> **EXERCISE DIRECTIONS**: Which lines in the records below hold the word "plus"? Copy each of them.
== Segment start ==
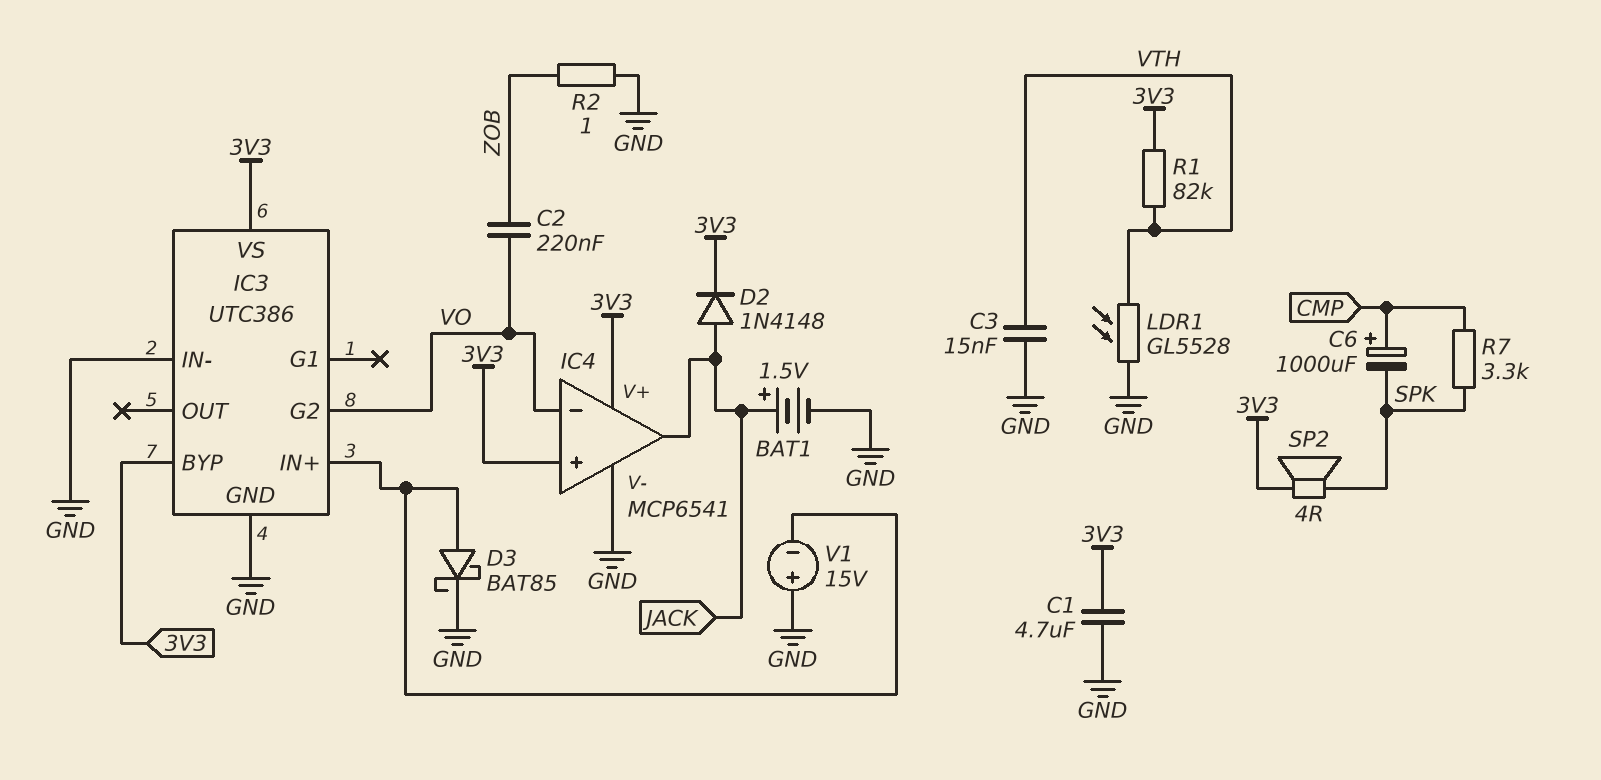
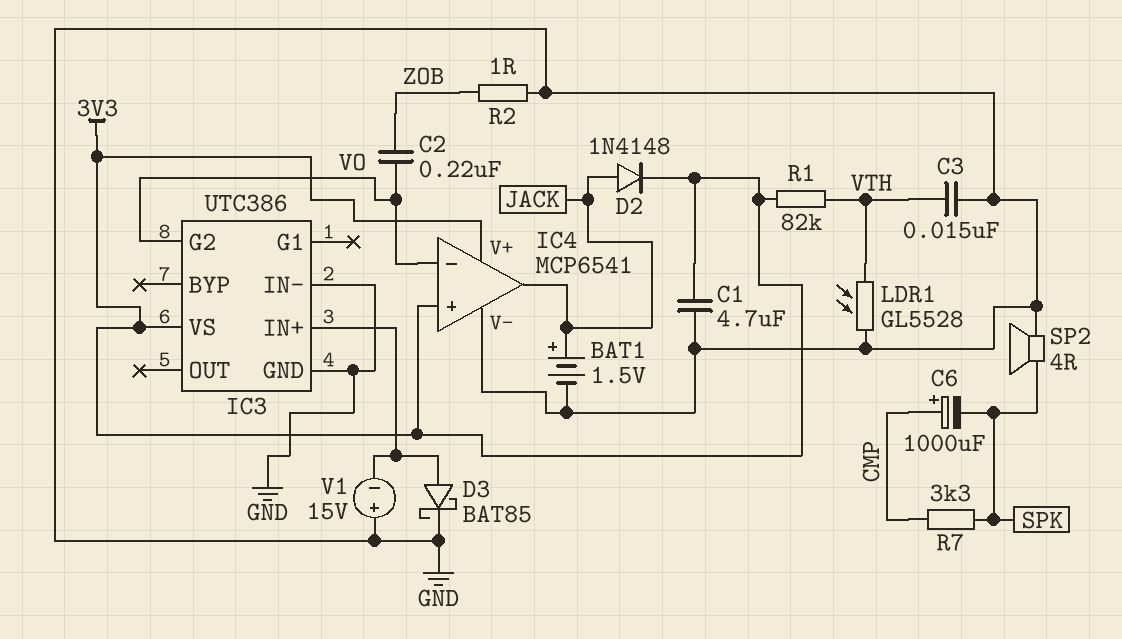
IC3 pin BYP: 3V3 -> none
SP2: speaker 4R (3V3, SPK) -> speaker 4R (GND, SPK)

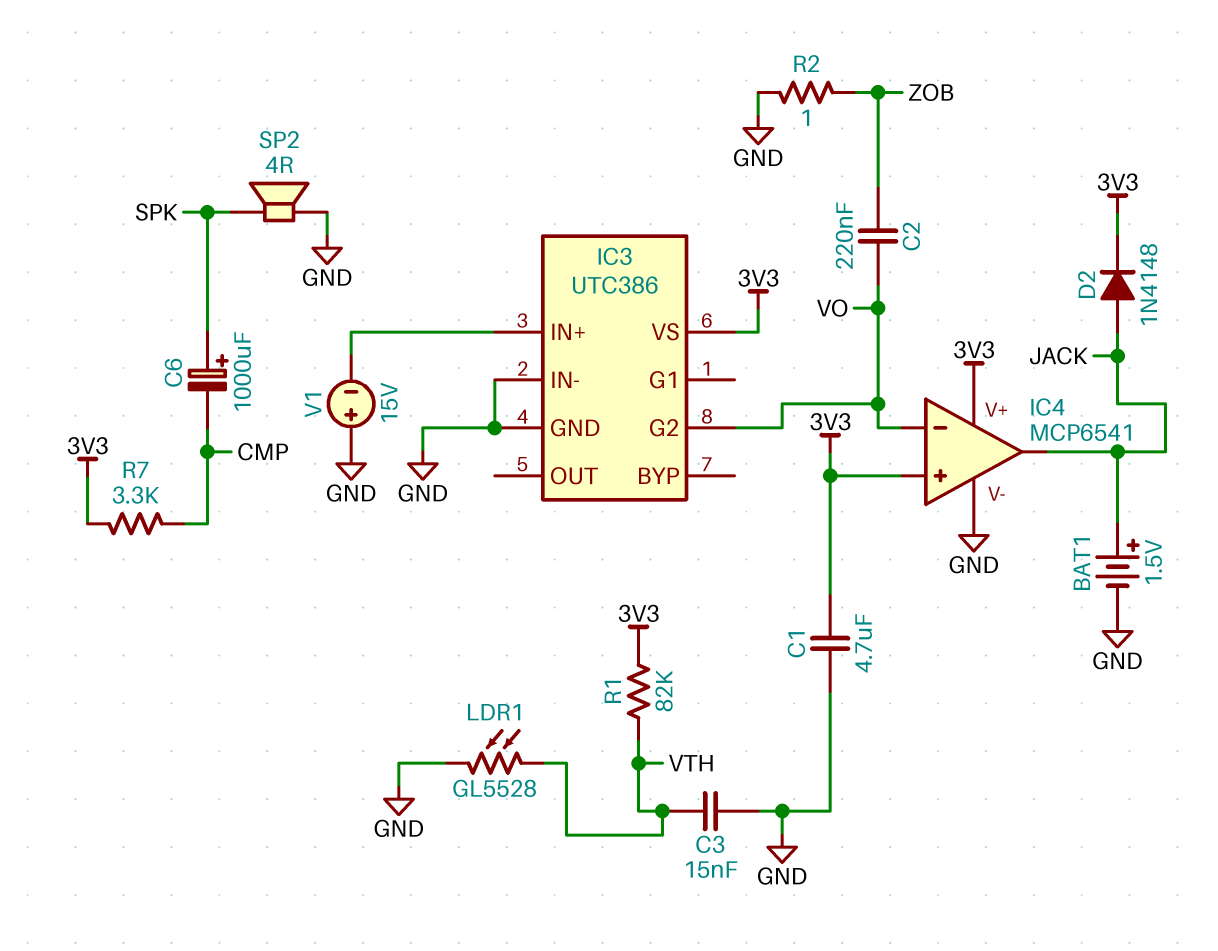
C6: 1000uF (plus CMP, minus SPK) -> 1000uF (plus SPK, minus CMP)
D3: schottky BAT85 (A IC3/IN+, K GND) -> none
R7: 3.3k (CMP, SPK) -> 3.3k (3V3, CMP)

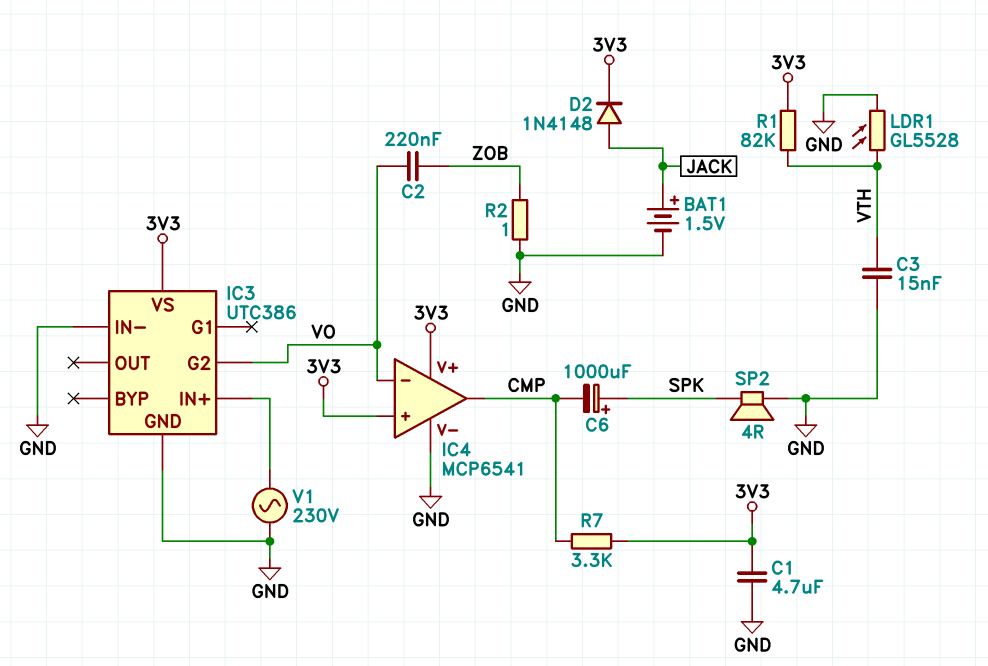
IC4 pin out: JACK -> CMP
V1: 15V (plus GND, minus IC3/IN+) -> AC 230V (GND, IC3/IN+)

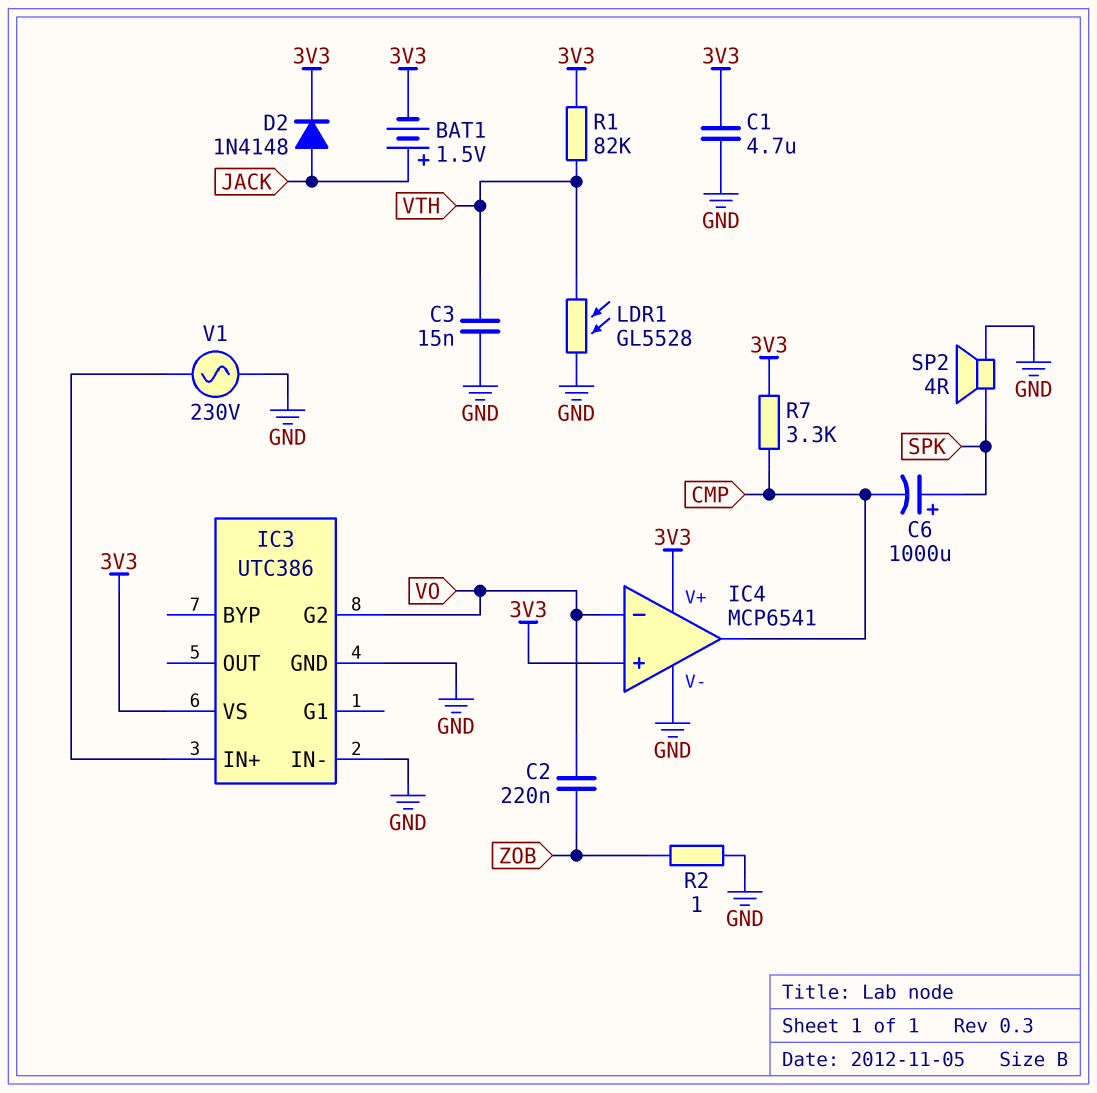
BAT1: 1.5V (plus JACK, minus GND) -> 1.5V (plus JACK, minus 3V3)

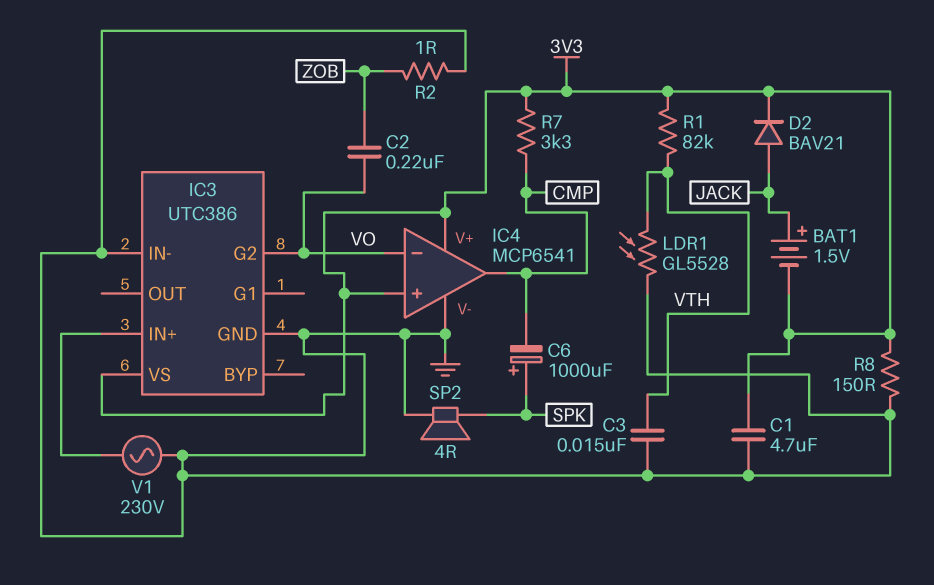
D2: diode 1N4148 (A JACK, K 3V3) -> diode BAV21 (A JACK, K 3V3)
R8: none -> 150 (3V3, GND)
== Segment end ==
== Segment start ==
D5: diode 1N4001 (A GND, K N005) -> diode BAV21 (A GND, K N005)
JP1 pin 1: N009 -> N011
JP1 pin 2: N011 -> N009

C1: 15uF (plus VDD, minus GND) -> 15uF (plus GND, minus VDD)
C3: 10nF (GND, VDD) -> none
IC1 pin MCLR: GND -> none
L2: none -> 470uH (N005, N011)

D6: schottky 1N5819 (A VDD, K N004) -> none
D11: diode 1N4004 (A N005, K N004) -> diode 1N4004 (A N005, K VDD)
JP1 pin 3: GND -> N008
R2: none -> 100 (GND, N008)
== Segment end ==
== Segment start ==
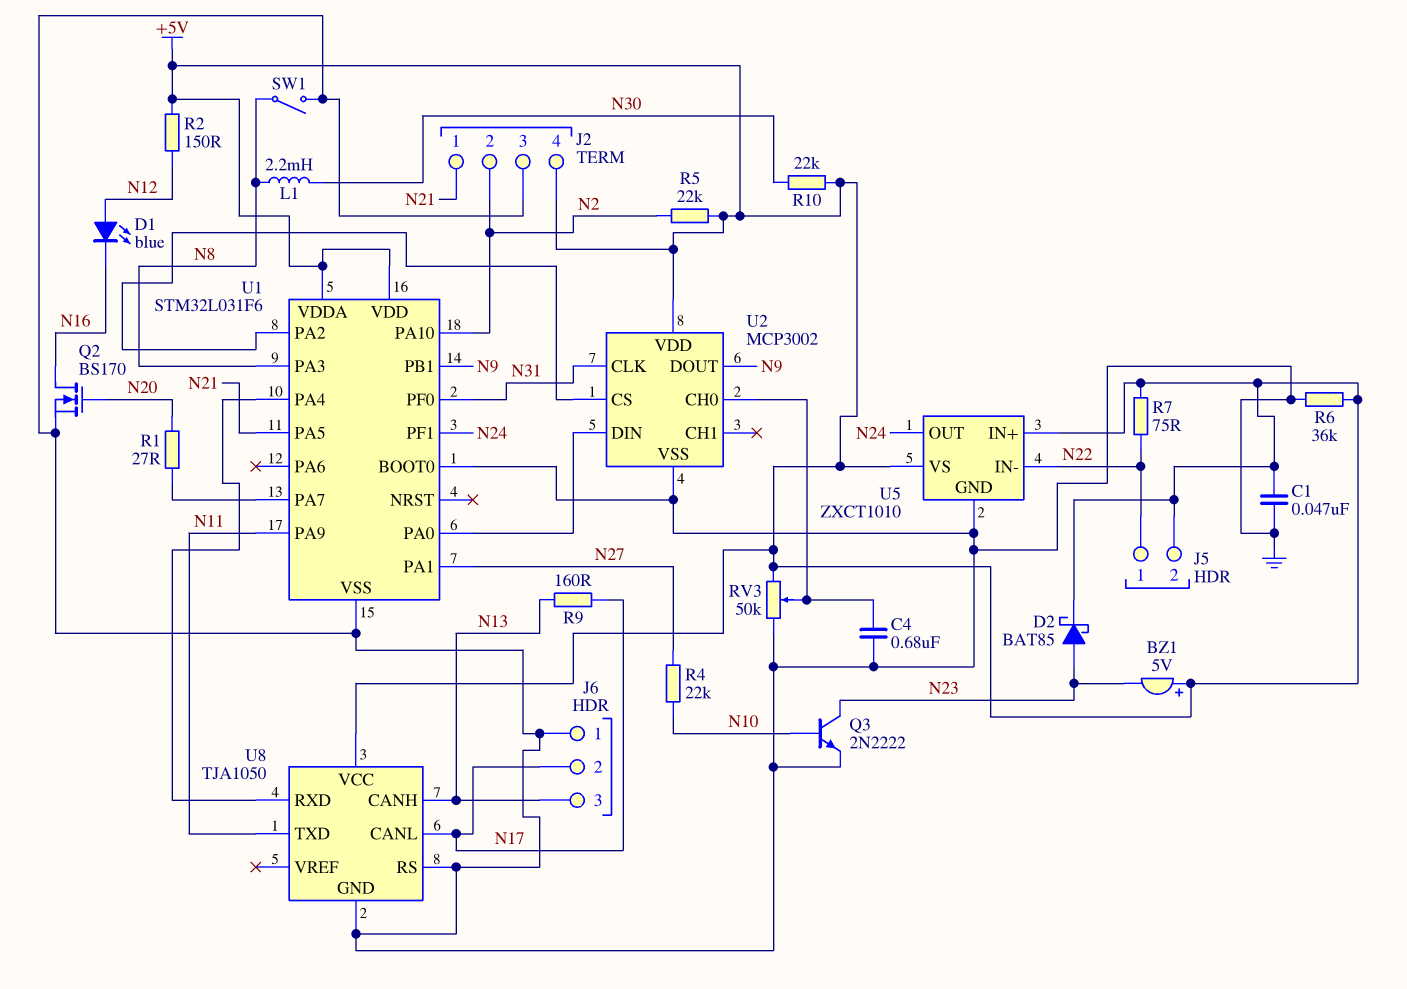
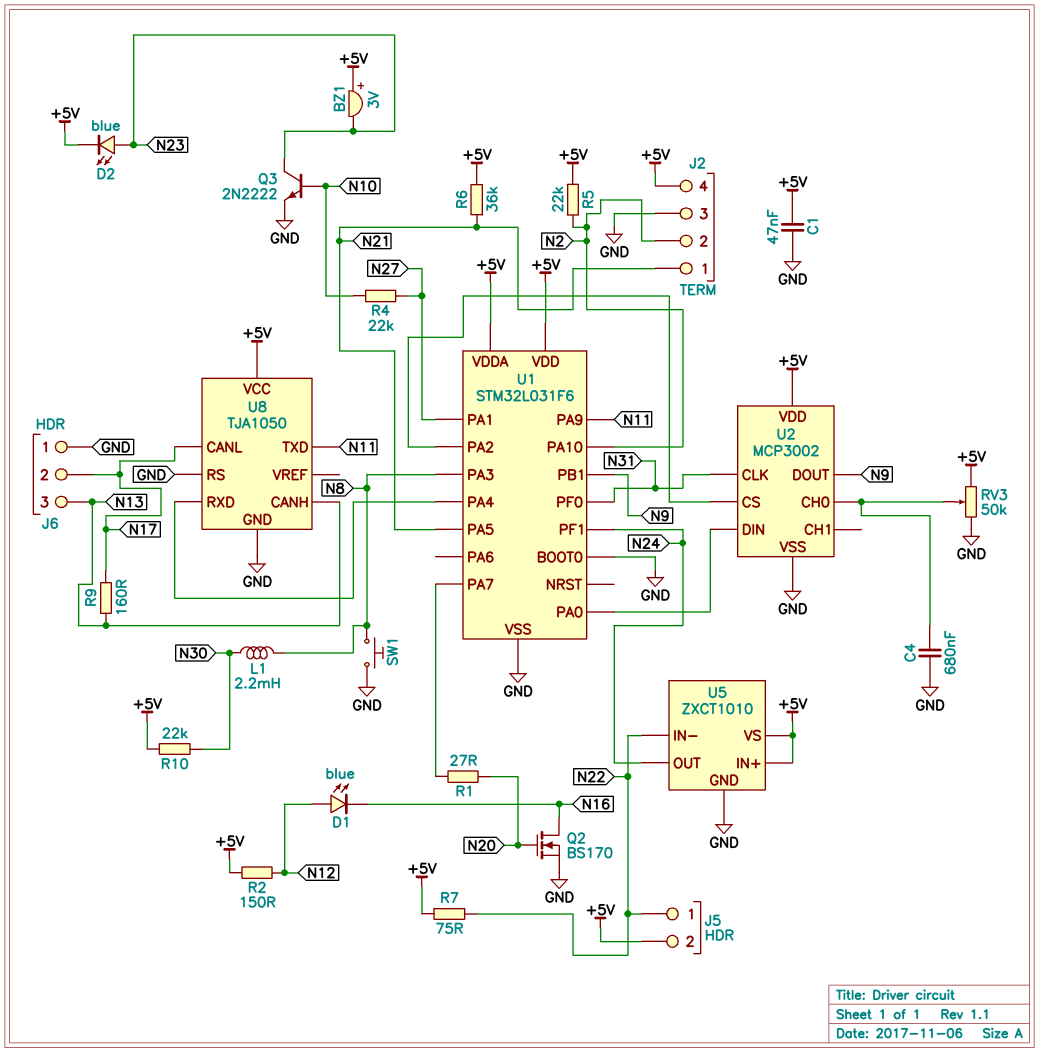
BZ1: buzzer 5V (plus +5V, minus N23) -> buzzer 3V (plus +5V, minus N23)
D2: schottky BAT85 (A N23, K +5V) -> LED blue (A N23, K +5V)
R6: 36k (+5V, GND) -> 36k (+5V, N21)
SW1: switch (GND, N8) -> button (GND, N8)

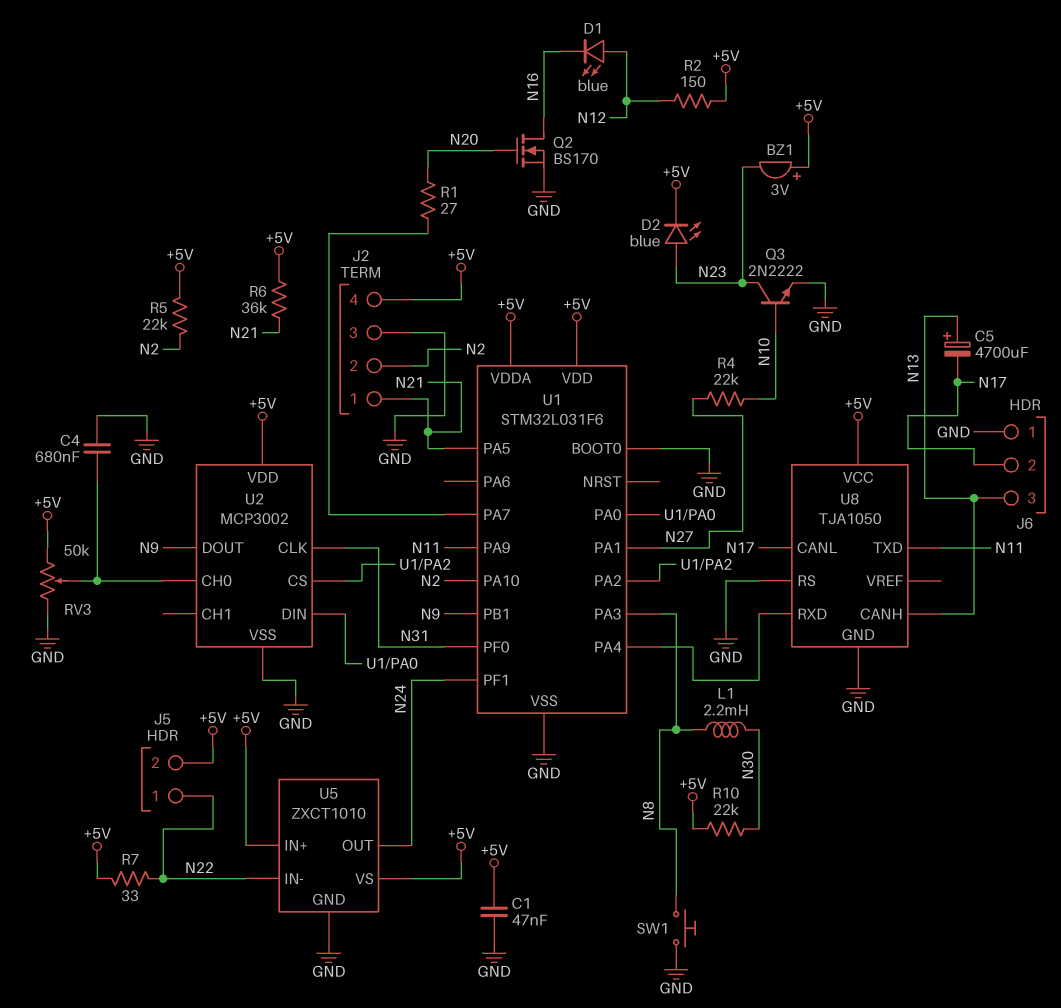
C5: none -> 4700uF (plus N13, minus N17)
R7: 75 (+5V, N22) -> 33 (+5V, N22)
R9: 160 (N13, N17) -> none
== Segment end ==
> **PROBLEM SOLUTION**:
C6: 1000uF (plus CMP, minus SPK) -> 1000uF (plus SPK, minus CMP)
V1: 15V (plus GND, minus IC3/IN+) -> AC 230V (GND, IC3/IN+)
BAT1: 1.5V (plus JACK, minus GND) -> 1.5V (plus JACK, minus 3V3)
C1: 15uF (plus VDD, minus GND) -> 15uF (plus GND, minus VDD)
BZ1: buzzer 5V (plus +5V, minus N23) -> buzzer 3V (plus +5V, minus N23)
C5: none -> 4700uF (plus N13, minus N17)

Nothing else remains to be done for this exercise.